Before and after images
*-*-*

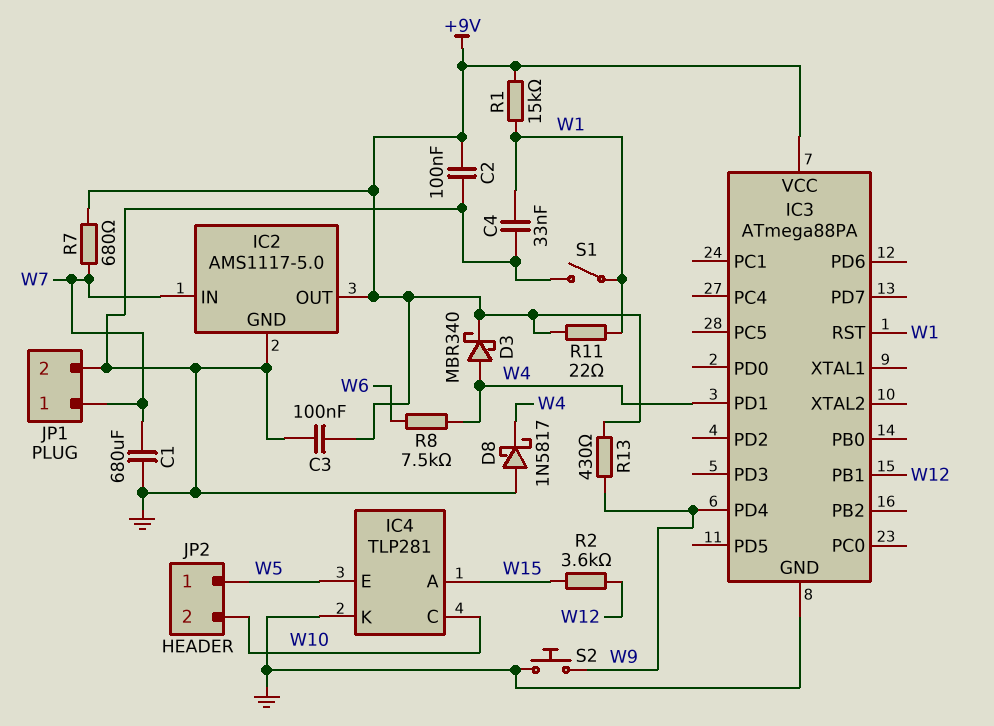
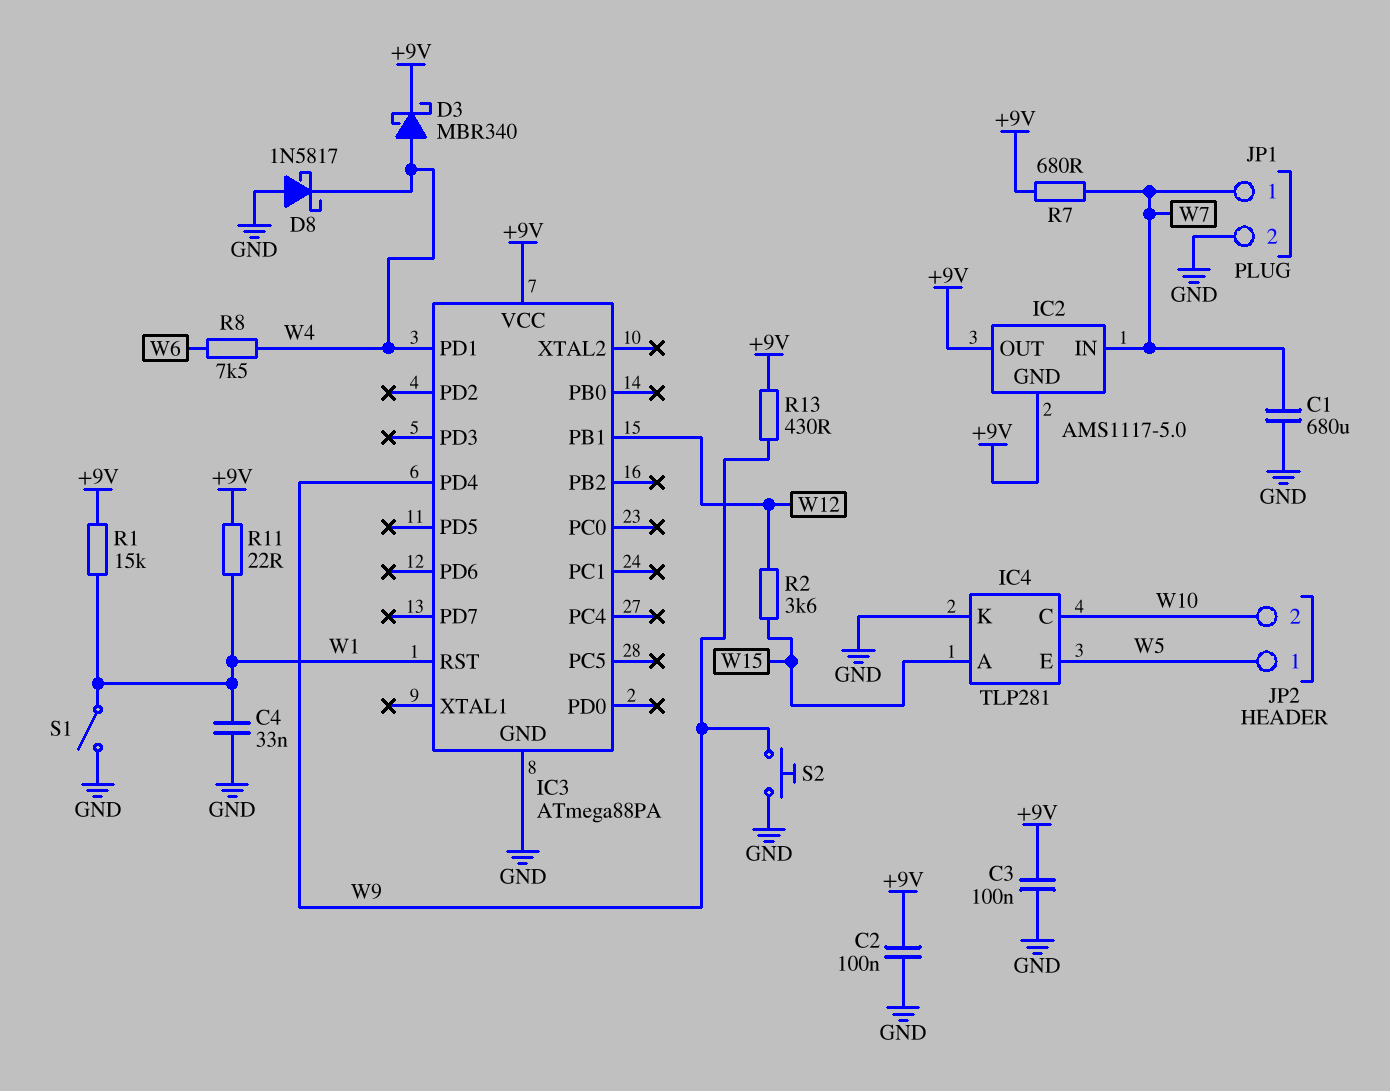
IC2 pin GND: GND -> +9V

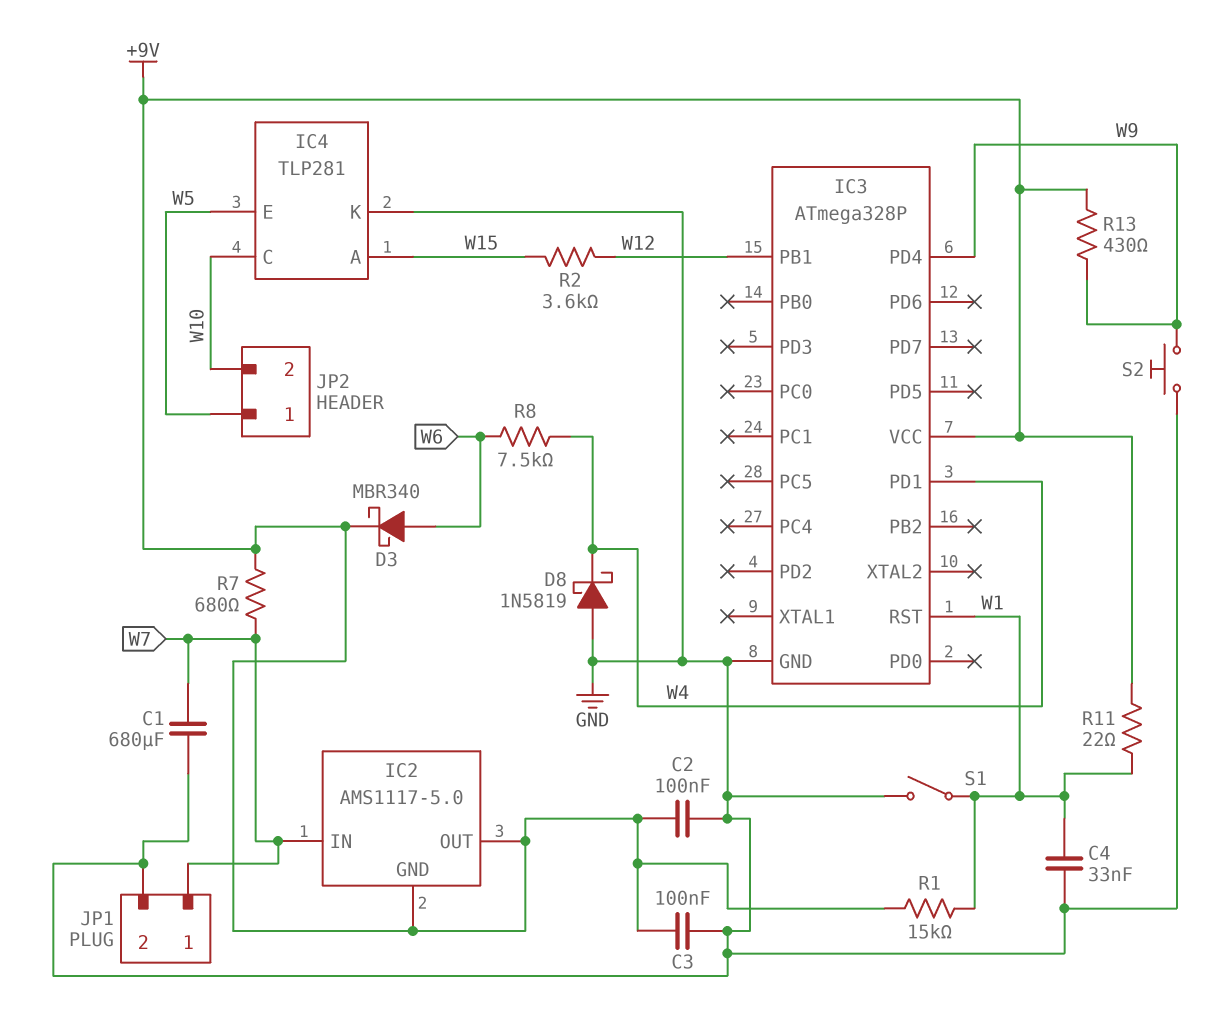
D3: schottky MBR340 (A W4, K +9V) -> schottky MBR340 (A W6, K +9V)
D8: schottky 1N5817 (A GND, K W4) -> schottky 1N5819 (A GND, K W4)
IC3: ATmega88PA -> ATmega328P

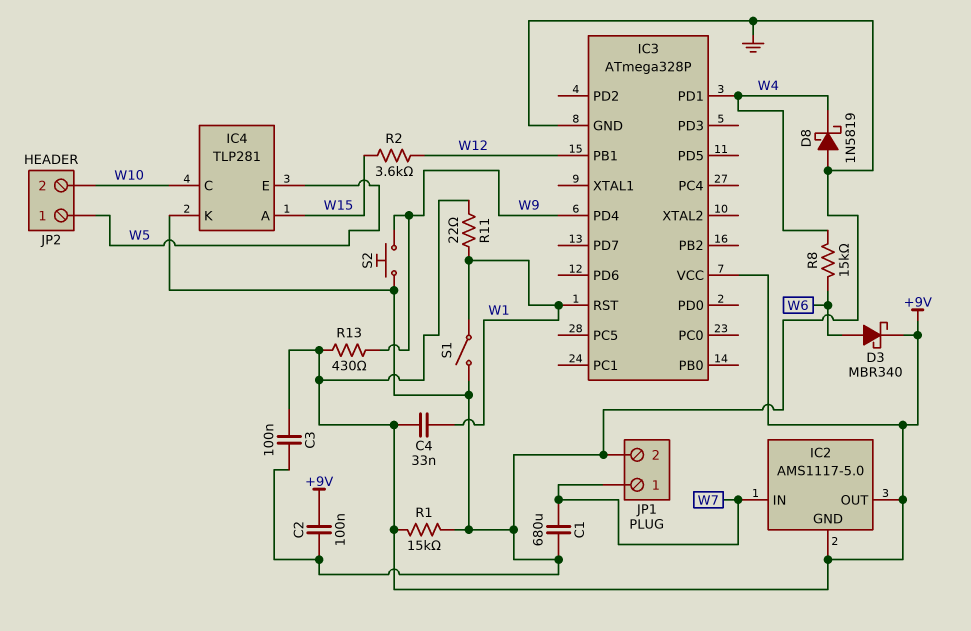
C4: 33nF (GND, W1) -> 33nF (+9V, W1)
R1: 15k (+9V, W1) -> 15k (+9V, GND)
R7: 680 (+9V, W7) -> none
R8: 7.5k (W4, W6) -> 15k (W4, W6)

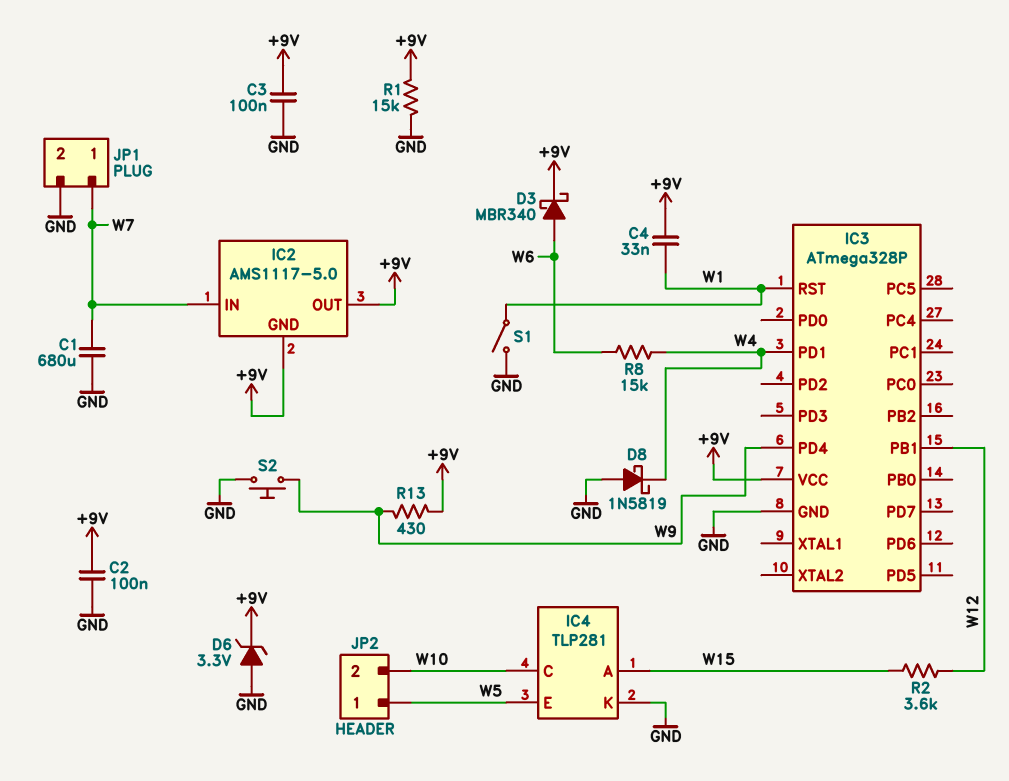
D6: none -> zener 3.3V (A GND, K +9V)
R11: 22 (+9V, W1) -> none

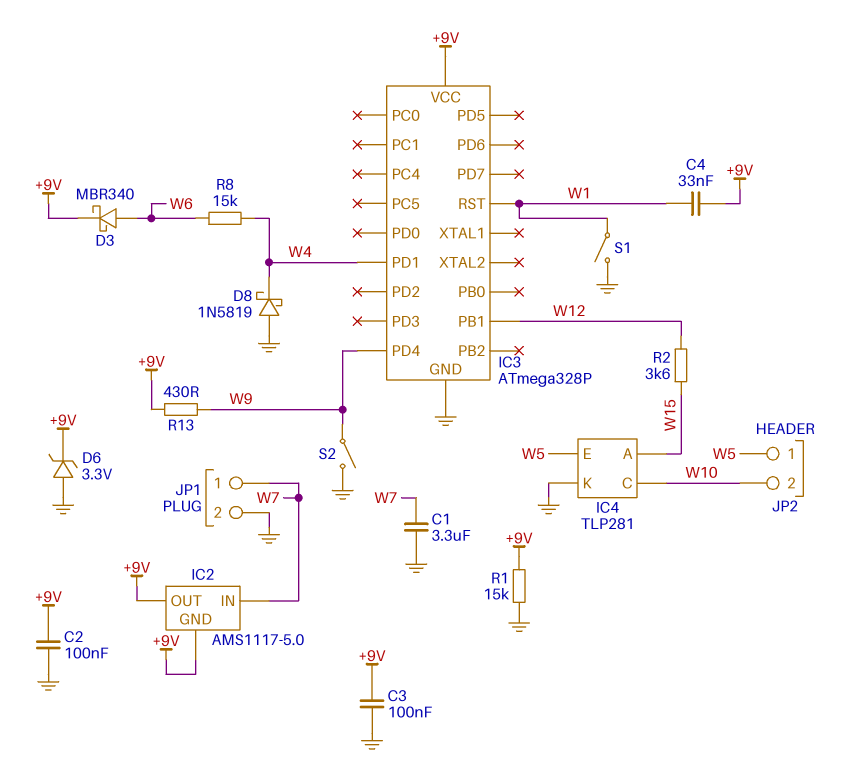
C1: 680uF (GND, W7) -> 3.3uF (GND, W7)
S2: button (GND, W9) -> switch (GND, W9)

*-*-*

■ EXERCISE INSTRUCTIONS
Go through the entries above and report each line with the string "none" in it.

■ REPLY TO THE TASK
R7: 680 (+9V, W7) -> none
D6: none -> zener 3.3V (A GND, K +9V)
R11: 22 (+9V, W1) -> none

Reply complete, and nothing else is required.